§ **Extracted data entries**:
————————
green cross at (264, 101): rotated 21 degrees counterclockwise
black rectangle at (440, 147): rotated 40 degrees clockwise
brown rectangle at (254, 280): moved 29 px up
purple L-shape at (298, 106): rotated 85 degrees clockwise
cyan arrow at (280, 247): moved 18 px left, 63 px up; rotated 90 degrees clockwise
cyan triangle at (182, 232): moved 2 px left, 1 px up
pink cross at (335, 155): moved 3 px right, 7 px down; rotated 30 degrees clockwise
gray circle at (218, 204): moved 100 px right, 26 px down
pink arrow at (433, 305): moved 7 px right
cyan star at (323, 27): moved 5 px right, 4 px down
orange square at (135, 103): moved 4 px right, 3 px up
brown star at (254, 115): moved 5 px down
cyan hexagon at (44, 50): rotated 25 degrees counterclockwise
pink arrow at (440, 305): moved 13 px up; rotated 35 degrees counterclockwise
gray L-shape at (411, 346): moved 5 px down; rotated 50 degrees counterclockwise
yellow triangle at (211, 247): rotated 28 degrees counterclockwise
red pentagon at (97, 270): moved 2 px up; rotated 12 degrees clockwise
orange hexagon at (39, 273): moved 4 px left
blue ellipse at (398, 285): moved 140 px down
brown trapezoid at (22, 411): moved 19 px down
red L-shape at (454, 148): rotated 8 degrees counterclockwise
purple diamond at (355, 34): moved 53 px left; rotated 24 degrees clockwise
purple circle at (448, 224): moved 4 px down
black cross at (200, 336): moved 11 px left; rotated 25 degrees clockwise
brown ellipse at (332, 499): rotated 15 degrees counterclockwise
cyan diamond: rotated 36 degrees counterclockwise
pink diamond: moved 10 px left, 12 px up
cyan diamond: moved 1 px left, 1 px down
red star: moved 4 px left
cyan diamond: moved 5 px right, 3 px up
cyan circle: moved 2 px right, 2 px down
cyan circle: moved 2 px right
————————
§ **PROBLEM TO WORK ON**: Reproduce every line of the material above without any changes.

§ **FINAL RESULT**:
green cross at (264, 101): rotated 21 degrees counterclockwise
black rectangle at (440, 147): rotated 40 degrees clockwise
brown rectangle at (254, 280): moved 29 px up
purple L-shape at (298, 106): rotated 85 degrees clockwise
cyan arrow at (280, 247): moved 18 px left, 63 px up; rotated 90 degrees clockwise
cyan triangle at (182, 232): moved 2 px left, 1 px up
pink cross at (335, 155): moved 3 px right, 7 px down; rotated 30 degrees clockwise
gray circle at (218, 204): moved 100 px right, 26 px down
pink arrow at (433, 305): moved 7 px right
cyan star at (323, 27): moved 5 px right, 4 px down
orange square at (135, 103): moved 4 px right, 3 px up
brown star at (254, 115): moved 5 px down
cyan hexagon at (44, 50): rotated 25 degrees counterclockwise
pink arrow at (440, 305): moved 13 px up; rotated 35 degrees counterclockwise
gray L-shape at (411, 346): moved 5 px down; rotated 50 degrees counterclockwise
yellow triangle at (211, 247): rotated 28 degrees counterclockwise
red pentagon at (97, 270): moved 2 px up; rotated 12 degrees clockwise
orange hexagon at (39, 273): moved 4 px left
blue ellipse at (398, 285): moved 140 px down
brown trapezoid at (22, 411): moved 19 px down
red L-shape at (454, 148): rotated 8 degrees counterclockwise
purple diamond at (355, 34): moved 53 px left; rotated 24 degrees clockwise
purple circle at (448, 224): moved 4 px down
black cross at (200, 336): moved 11 px left; rotated 25 degrees clockwise
brown ellipse at (332, 499): rotated 15 degrees counterclockwise
cyan diamond: rotated 36 degrees counterclockwise
pink diamond: moved 10 px left, 12 px up
cyan diamond: moved 1 px left, 1 px down
red star: moved 4 px left
cyan diamond: moved 5 px right, 3 px up
cyan circle: moved 2 px right, 2 px down
cyan circle: moved 2 px right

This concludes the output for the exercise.